Ordered polygon vertices
******************************

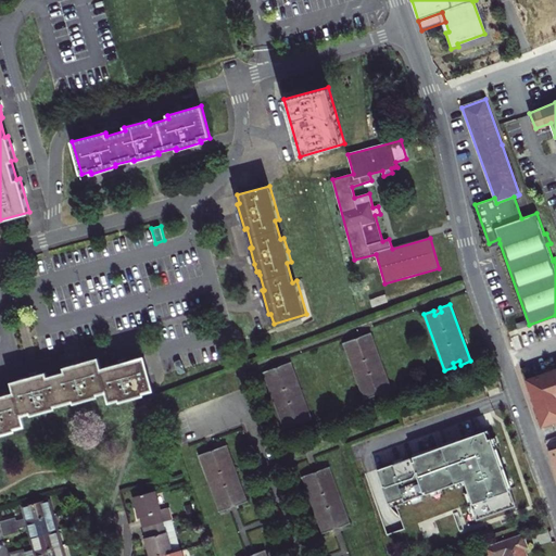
[(519,329),(528,326),(527,320),(517,324),(519,329)]
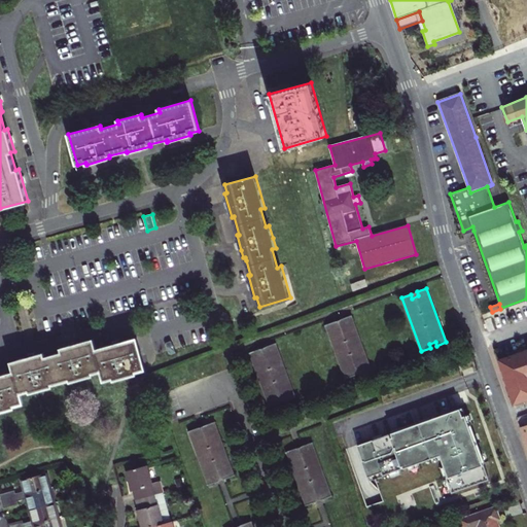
[(345,379),(355,376),(353,372),(359,370),(360,374),(371,370),(350,316),(341,319),(342,323),(337,325),(335,321),(325,325),(345,379)]
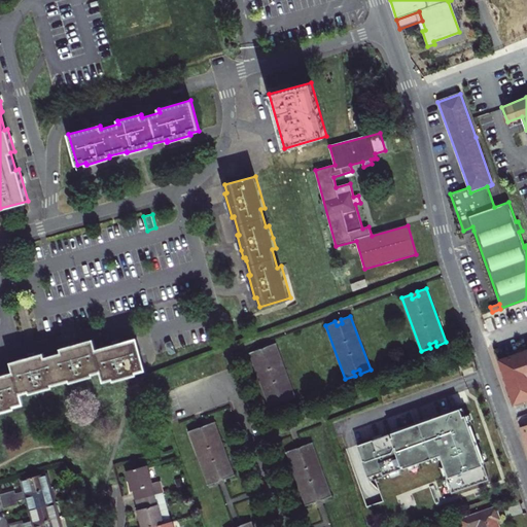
[(0,412),(14,408),(14,406),(23,403),(21,393),(29,390),(30,392),(53,386),(51,384),(70,380),(71,382),(94,375),(93,373),(101,371),(104,380),(112,378),(113,380),(136,374),(136,372),(144,369),(136,339),(96,350),(94,340),(61,349),(62,352),(44,357),(43,354),(11,362),(14,373),(0,376),(0,412)]
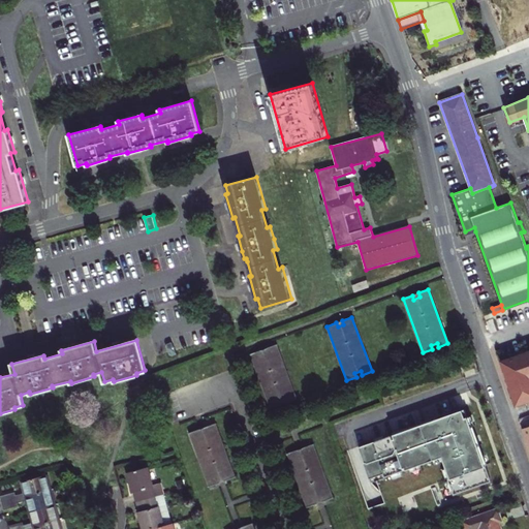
[(277,345),(268,348),(269,352),(263,354),(262,350),(252,354),(272,408),(282,404),(281,401),(286,399),(287,402),(297,399),(277,345)]
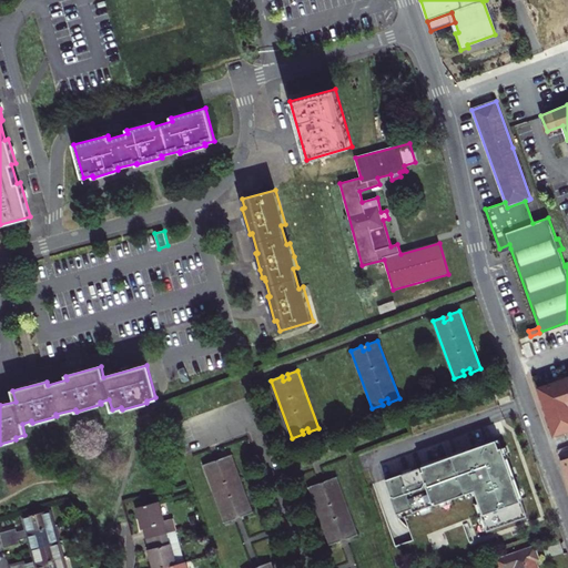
[(567,375),(537,387),(554,436),(567,430),(567,375)]
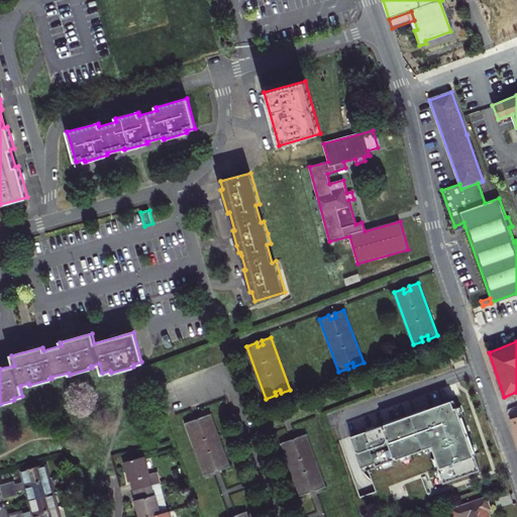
[(463,427),(454,400),(442,404),(442,405),(421,413),(421,411),(395,420),(395,422),(386,425),(386,424),(376,427),(376,428),(368,432),(367,430),(351,436),(356,451),(355,451),(362,468),(375,462),(376,466),(432,445),(439,467),(438,468),(443,483),(481,470),(475,454),(473,455),(470,446),(471,445),(468,435),(466,436),(462,427),(463,427)]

******************************

What you should do: What's needed is every record restated exactly, pictures excluded.

Answer:
[(519,329),(528,326),(527,320),(517,324),(519,329)]
[(345,379),(355,376),(353,372),(359,370),(360,374),(371,370),(350,316),(341,319),(342,323),(337,325),(335,321),(325,325),(345,379)]
[(0,412),(14,408),(14,406),(23,403),(21,393),(29,390),(30,392),(53,386),(51,384),(70,380),(71,382),(94,375),(93,373),(101,371),(104,380),(112,378),(113,380),(136,374),(136,372),(144,369),(136,339),(96,350),(94,340),(61,349),(62,352),(44,357),(43,354),(11,362),(14,373),(0,376),(0,412)]
[(277,345),(268,348),(269,352),(263,354),(262,350),(252,354),(272,408),(282,404),(281,401),(286,399),(287,402),(297,399),(277,345)]
[(567,375),(537,387),(554,436),(567,430),(567,375)]
[(463,427),(454,400),(442,404),(442,405),(421,413),(421,411),(395,420),(395,422),(386,425),(386,424),(376,427),(376,428),(368,432),(367,430),(351,436),(356,451),(355,451),(362,468),(375,462),(376,466),(432,445),(439,467),(438,468),(443,483),(481,470),(475,454),(473,455),(470,446),(471,445),(468,435),(466,436),(462,427),(463,427)]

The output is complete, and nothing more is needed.